_AVAILABLE RECORDS_
· · · · · · ·
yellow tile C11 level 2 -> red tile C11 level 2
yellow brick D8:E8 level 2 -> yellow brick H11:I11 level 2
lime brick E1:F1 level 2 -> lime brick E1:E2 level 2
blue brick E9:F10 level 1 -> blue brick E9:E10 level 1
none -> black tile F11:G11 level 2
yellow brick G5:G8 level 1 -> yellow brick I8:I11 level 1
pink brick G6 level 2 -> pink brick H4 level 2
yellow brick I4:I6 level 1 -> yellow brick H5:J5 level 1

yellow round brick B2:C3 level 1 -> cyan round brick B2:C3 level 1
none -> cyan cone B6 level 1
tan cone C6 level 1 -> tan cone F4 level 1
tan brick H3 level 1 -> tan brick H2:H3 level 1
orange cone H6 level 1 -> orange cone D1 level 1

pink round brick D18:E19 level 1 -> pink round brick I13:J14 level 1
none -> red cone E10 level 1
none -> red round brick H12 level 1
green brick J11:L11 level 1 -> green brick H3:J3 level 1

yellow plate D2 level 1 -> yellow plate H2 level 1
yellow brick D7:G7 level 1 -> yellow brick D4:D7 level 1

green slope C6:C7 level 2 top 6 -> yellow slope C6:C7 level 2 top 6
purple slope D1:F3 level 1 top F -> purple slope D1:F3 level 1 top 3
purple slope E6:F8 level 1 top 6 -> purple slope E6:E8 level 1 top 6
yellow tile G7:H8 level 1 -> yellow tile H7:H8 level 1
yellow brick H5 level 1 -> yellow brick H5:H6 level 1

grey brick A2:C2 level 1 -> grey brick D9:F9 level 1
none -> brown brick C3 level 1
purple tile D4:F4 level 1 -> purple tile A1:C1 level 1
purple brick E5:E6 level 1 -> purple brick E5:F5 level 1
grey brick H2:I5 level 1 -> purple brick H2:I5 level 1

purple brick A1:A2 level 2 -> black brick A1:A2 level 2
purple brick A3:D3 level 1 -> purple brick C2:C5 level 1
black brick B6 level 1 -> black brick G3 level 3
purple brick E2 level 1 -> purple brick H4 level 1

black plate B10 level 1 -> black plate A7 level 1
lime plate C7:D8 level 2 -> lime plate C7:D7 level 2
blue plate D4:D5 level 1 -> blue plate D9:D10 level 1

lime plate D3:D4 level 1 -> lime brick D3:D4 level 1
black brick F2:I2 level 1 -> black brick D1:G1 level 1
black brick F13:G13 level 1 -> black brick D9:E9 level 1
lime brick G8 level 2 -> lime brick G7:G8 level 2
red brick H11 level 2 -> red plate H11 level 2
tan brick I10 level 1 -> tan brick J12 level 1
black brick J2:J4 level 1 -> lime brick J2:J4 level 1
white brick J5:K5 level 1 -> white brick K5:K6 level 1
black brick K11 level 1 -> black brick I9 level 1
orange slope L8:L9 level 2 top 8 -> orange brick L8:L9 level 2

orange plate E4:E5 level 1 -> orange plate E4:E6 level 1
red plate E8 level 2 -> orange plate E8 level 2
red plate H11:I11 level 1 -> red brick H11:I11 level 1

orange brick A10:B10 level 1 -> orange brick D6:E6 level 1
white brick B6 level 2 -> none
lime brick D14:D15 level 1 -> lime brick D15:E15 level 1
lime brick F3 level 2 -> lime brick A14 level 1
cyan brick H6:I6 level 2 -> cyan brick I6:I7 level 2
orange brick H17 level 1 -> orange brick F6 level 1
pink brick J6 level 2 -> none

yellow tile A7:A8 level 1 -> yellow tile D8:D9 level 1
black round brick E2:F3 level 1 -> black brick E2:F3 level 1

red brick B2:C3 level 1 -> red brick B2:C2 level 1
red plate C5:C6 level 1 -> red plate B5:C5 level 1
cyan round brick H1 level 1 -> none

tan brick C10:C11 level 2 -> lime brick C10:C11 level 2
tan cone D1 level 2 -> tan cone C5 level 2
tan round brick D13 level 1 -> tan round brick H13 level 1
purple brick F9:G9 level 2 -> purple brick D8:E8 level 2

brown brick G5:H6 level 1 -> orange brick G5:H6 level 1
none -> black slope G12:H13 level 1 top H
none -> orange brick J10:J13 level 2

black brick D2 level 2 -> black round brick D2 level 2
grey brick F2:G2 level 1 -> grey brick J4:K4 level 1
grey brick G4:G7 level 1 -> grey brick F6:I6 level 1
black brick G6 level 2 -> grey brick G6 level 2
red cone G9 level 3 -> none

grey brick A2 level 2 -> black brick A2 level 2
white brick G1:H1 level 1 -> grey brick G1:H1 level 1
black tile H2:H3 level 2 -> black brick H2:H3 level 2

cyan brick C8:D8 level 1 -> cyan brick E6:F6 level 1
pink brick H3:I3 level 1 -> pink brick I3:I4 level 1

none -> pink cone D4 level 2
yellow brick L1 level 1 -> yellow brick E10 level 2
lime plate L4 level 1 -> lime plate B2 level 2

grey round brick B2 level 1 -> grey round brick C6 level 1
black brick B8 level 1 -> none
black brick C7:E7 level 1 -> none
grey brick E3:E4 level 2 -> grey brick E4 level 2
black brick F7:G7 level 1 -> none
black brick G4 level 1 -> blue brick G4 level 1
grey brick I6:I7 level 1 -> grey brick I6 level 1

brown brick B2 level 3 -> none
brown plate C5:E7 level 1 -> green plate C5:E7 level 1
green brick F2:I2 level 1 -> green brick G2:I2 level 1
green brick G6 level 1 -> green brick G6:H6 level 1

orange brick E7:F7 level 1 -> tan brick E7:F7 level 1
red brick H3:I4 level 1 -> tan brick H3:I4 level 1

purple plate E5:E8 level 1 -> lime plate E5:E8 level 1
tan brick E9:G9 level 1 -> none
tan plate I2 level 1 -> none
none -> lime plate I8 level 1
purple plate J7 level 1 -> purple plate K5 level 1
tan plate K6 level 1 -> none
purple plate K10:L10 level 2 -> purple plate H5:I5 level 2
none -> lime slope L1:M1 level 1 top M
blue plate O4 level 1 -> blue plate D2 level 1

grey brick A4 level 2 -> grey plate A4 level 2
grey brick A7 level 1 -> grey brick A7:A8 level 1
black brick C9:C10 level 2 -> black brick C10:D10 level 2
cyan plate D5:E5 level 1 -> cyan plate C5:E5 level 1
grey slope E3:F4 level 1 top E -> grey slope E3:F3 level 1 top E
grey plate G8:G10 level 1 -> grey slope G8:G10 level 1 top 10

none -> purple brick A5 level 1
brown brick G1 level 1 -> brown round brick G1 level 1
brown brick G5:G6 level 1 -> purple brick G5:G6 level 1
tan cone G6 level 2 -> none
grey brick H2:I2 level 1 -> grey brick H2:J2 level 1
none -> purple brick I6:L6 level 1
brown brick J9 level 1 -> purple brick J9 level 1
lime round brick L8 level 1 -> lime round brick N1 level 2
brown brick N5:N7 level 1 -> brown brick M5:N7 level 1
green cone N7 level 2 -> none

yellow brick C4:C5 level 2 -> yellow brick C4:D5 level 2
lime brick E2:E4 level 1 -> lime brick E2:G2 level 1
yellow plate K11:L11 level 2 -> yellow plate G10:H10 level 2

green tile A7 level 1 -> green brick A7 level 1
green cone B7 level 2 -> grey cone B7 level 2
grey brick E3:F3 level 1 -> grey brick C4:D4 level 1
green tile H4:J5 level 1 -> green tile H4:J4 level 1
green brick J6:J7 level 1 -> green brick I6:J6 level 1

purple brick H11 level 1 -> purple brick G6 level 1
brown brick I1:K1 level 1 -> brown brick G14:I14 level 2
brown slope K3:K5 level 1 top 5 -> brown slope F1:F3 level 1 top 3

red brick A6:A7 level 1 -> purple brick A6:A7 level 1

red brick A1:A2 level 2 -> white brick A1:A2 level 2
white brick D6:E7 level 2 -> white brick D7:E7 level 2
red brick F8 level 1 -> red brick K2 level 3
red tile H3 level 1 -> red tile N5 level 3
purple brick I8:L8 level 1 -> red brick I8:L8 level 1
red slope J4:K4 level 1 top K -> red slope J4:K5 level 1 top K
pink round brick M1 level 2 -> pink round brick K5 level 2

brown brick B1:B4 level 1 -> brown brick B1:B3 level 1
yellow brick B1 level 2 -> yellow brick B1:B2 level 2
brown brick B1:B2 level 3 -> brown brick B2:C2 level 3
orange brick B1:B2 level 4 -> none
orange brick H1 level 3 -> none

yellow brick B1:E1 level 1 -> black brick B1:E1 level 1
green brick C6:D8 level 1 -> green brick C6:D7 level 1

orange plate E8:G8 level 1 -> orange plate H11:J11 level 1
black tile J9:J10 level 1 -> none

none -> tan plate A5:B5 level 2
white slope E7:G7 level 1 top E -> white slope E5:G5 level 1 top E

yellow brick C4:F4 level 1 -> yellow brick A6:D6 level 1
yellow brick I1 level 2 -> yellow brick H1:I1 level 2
· · · · · · ·
The number of lines in this listing that hold "brown" is the only answer required.

_WRITTEN RESPONSE_
12